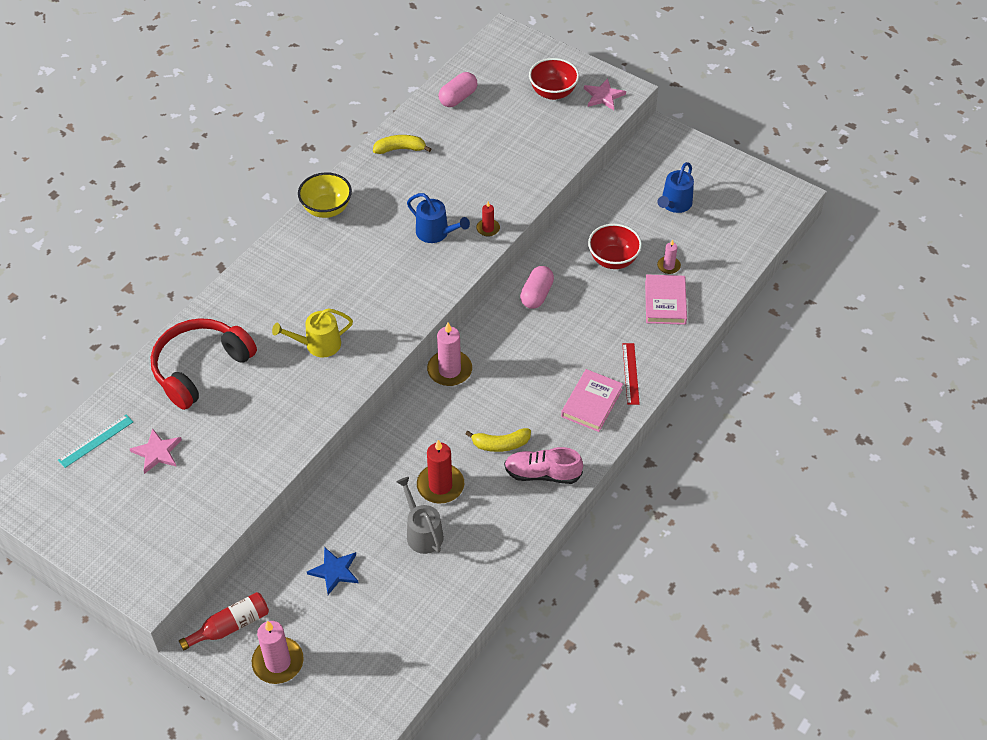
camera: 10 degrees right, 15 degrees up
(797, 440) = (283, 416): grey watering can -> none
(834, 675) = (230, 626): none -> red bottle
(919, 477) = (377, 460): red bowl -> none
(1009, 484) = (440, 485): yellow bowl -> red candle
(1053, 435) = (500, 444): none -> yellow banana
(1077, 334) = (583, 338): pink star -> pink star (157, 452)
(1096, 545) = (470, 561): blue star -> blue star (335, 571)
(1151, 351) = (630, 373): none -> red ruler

◆ ◆ ◆

**Your objective**
Scan the material line by line and report each one that contains "none".

**Answer**
(797, 440) = (283, 416): grey watering can -> none
(834, 675) = (230, 626): none -> red bottle
(919, 477) = (377, 460): red bowl -> none
(1053, 435) = (500, 444): none -> yellow banana
(1151, 351) = (630, 373): none -> red ruler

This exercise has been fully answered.